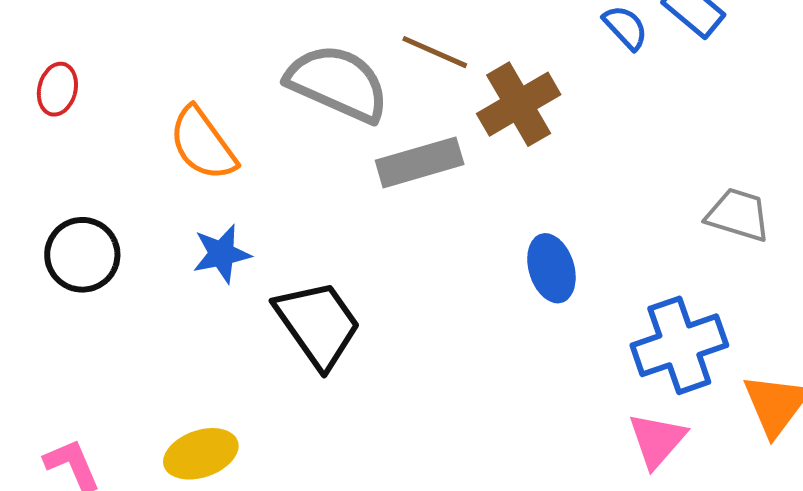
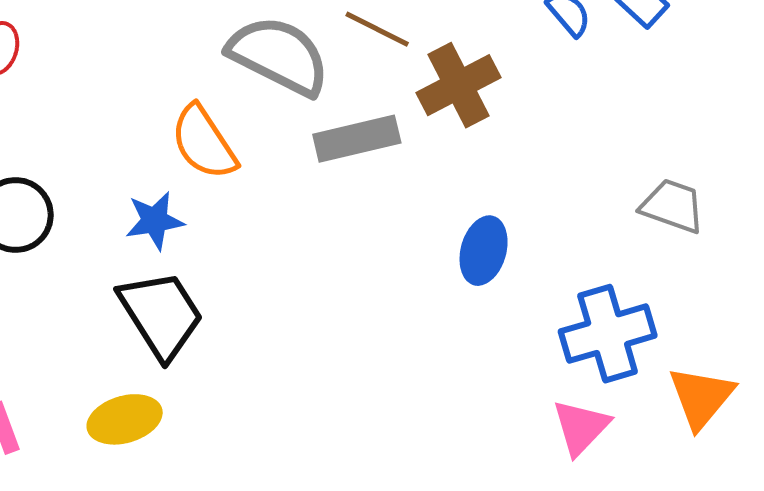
orange semicircle: (203, 144) -> (204, 142), moved
blue ellipse: (551, 268) -> (484, 251), turned 30
black trapezoid: (318, 324) -> (161, 314), moved

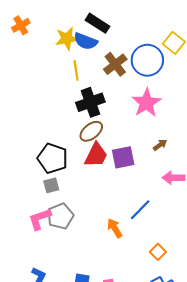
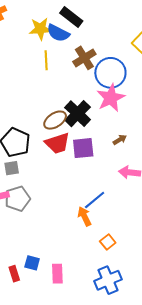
blue circle: (147, 60) -> (110, 73), moved
black cross: (90, 102) -> (78, 114), moved, turned -32
red trapezoid: (96, 155) -> (57, 143), turned 40
orange arrow: (115, 228) -> (84, 216), moved

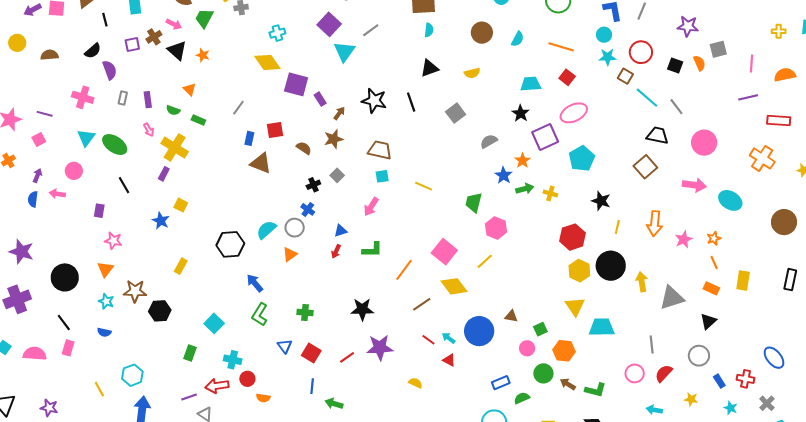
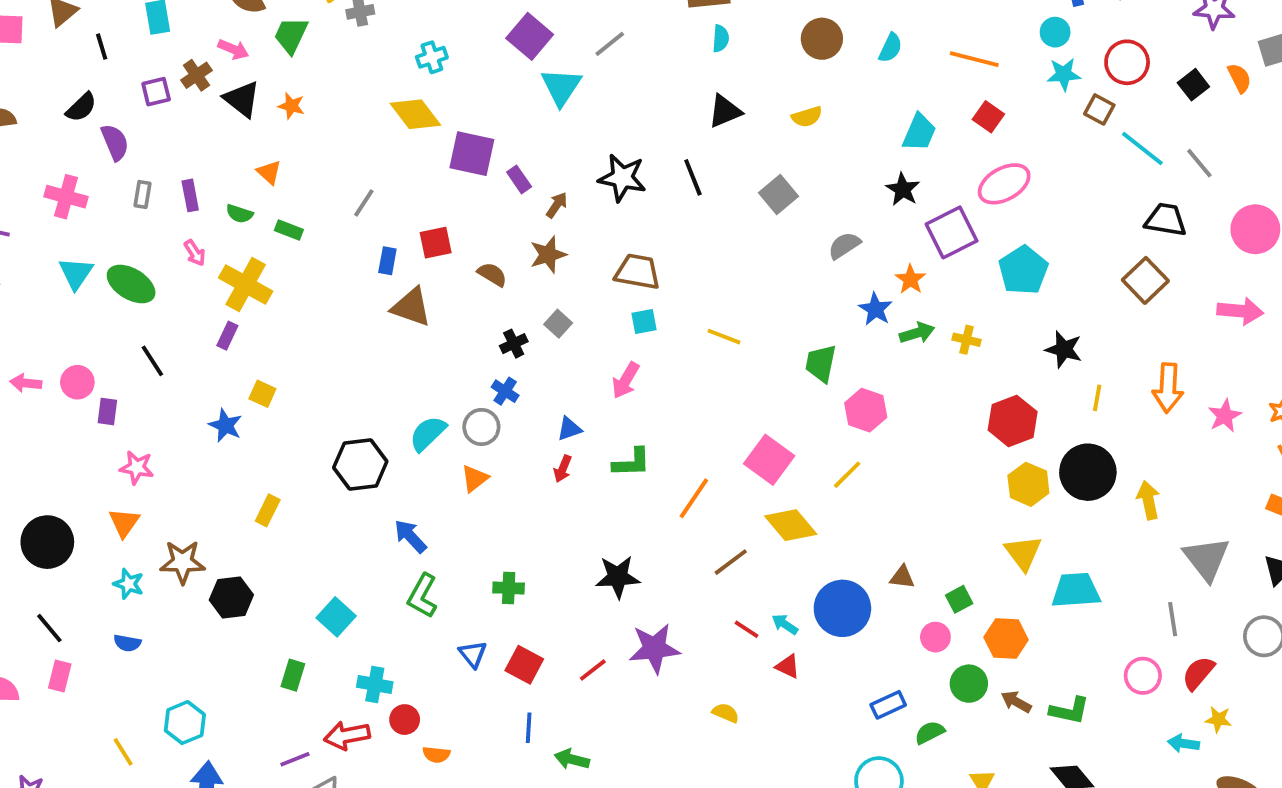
black square: (675, 65) -> (1193, 85), turned 35
cyan trapezoid: (531, 84) -> (919, 132), turned 120
pink circle: (74, 171) -> (77, 382), moved
gray triangle: (672, 298) -> (1206, 559), moved, turned -48
yellow star: (691, 399) -> (1218, 719), moved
————————
__HOW TO COMPLETE THIS TASK__: At the line with "black square: (675, 65)", start returning lines exactly, and stop after the final line of the listing.

__TASK RESPONSE__:
black square: (675, 65) -> (1193, 85), turned 35
cyan trapezoid: (531, 84) -> (919, 132), turned 120
pink circle: (74, 171) -> (77, 382), moved
gray triangle: (672, 298) -> (1206, 559), moved, turned -48
yellow star: (691, 399) -> (1218, 719), moved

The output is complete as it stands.